==== RECORDED DATA ====

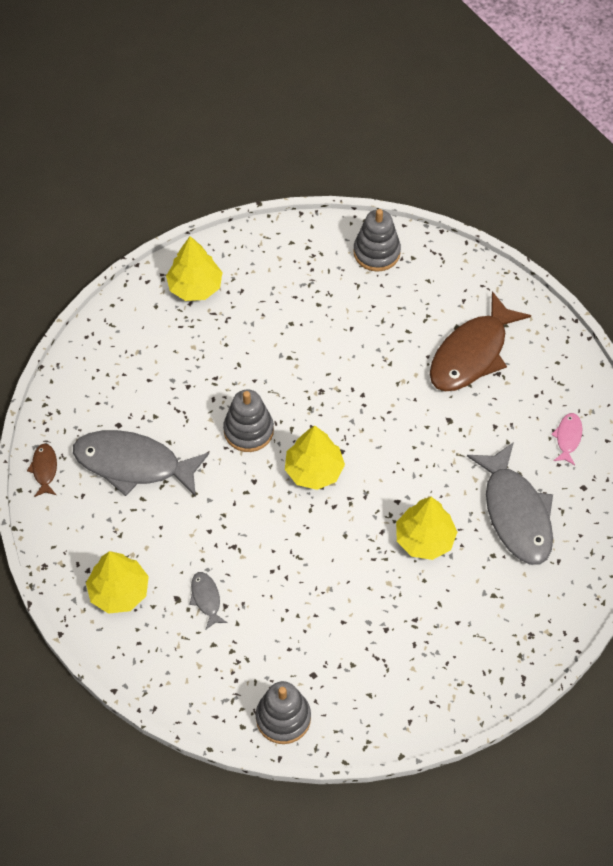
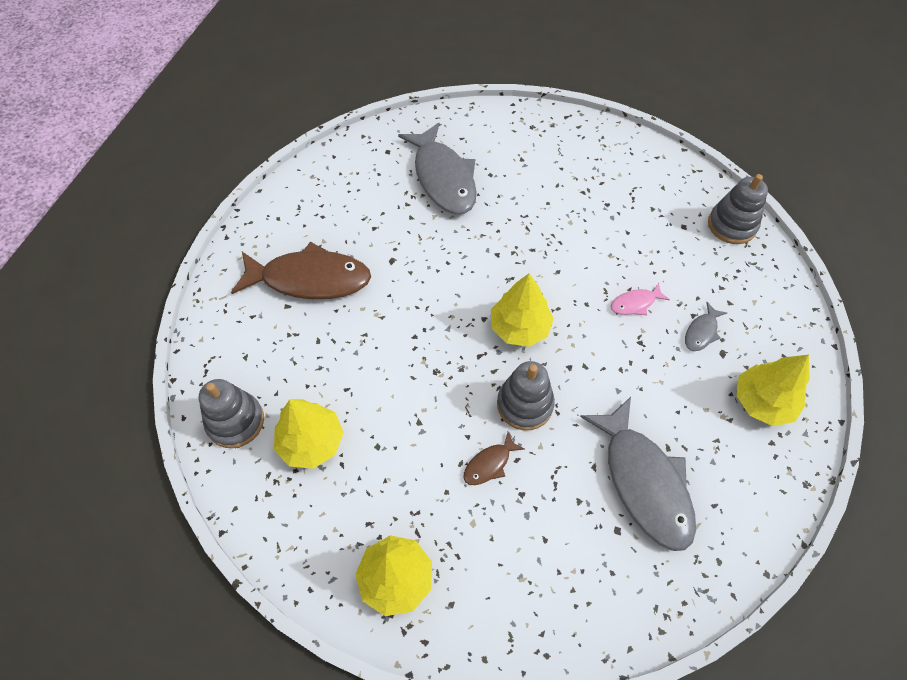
camera: 125 degrees left, 0 degrees up
(44, 469) = (725, 566): brown fish -> brown fish (489, 464)
(424, 539) = (514, 220): yellow tree -> yellow tree (311, 442)
(516, 513) = (443, 178): grey fish -> grey fish turned 120 degrees clockwise
(568, 438) = (349, 179): pink fish -> pink fish (635, 303)

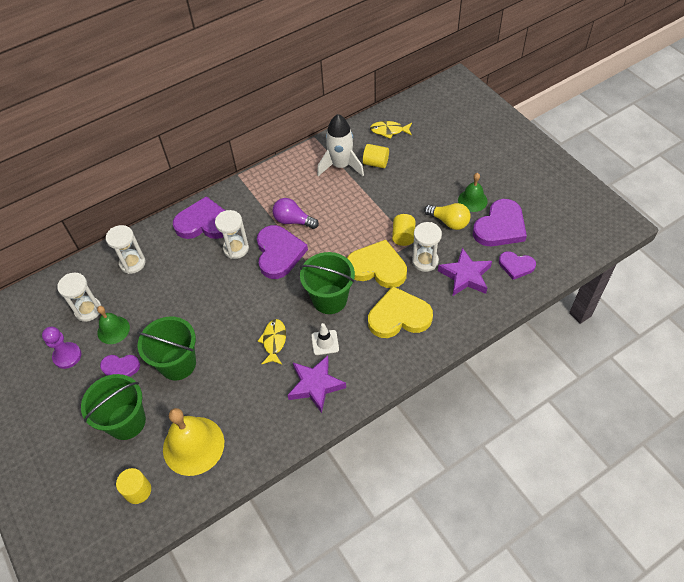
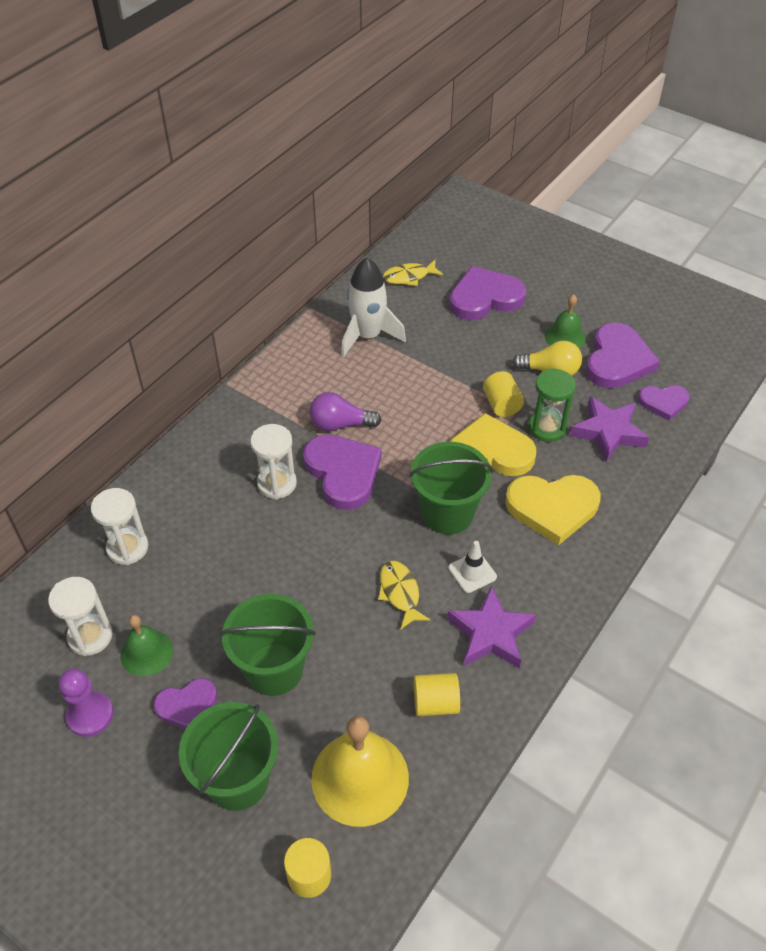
camera: 25 degrees left, 5 degrees down
(204, 223) = (210, 461): purple heart -> purple heart (485, 298)
(376, 163) = (413, 321): yellow cylinder -> yellow cylinder (435, 703)
(399, 316) = (552, 508): yellow heart -> yellow heart turned 150 degrees counterclockwise
(425, 261) = (547, 428): white hourglass -> green hourglass

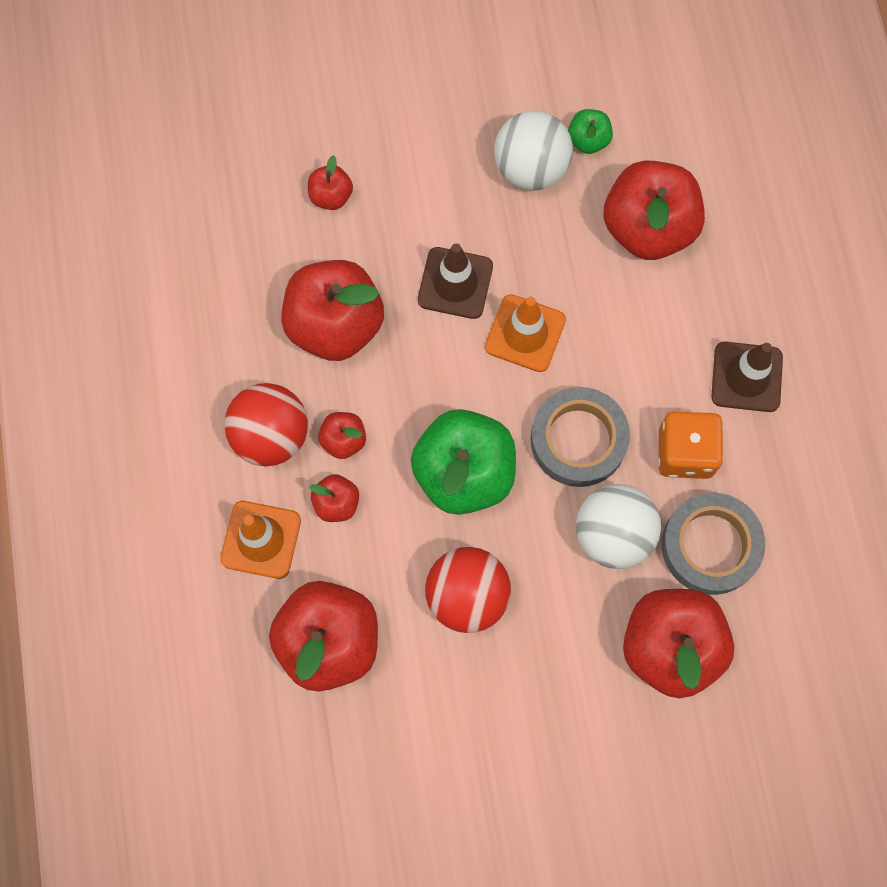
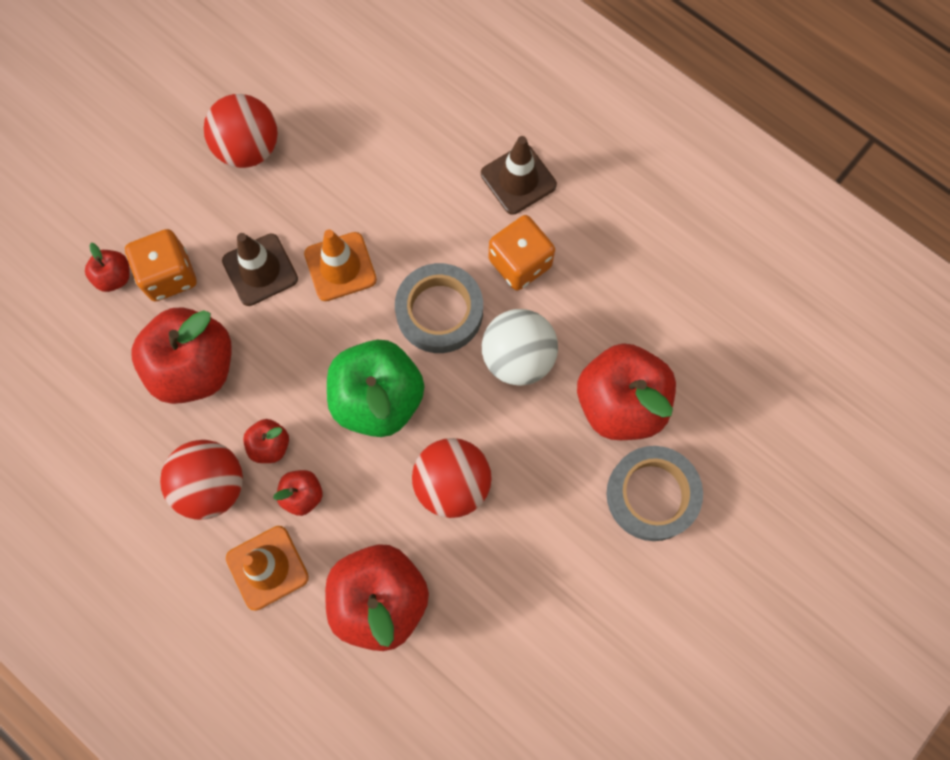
camera: 40 degrees left, 0 degrees up
(376, 229) = (169, 275): none -> orange dice
(531, 168) = (249, 148): white ball -> red ball
(588, 140) = (274, 99): green apple -> none
(648, 228) = (367, 129): red apple -> none
(710, 546) = (589, 312): grey tape -> grey tape (652, 495)

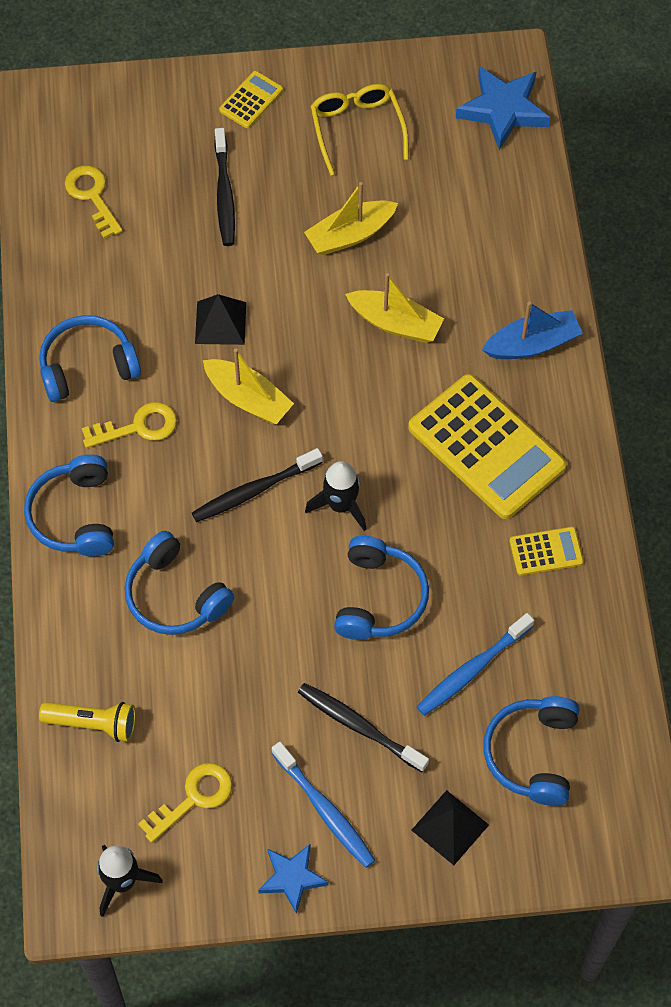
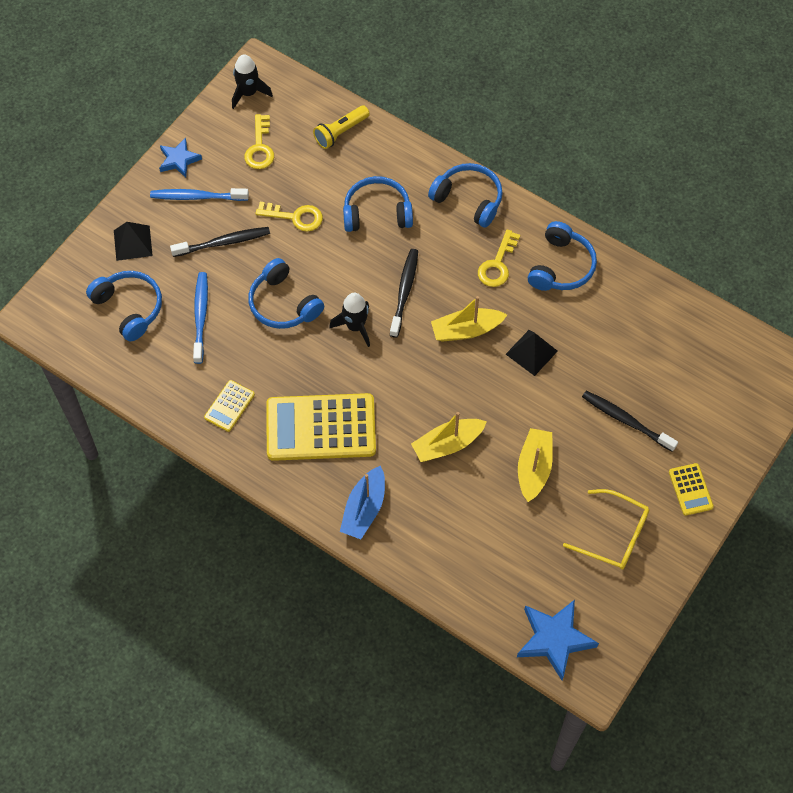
camera: 130 degrees right, 0 degrees up
(92, 196) = (685, 348): yellow key -> yellow key (295, 217)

====

Take the lines above starting at the one containing "(204, 223) = (210, 461): purple" and ending at the one containing "camera: 40 degrees left, 0 degrees up", and print them again exactly, without pictures.

(204, 223) = (210, 461): purple heart -> purple heart (485, 298)
(376, 163) = (413, 321): yellow cylinder -> yellow cylinder (435, 703)
(399, 316) = (552, 508): yellow heart -> yellow heart turned 150 degrees counterclockwise
(425, 261) = (547, 428): white hourglass -> green hourglass

camera: 40 degrees left, 0 degrees up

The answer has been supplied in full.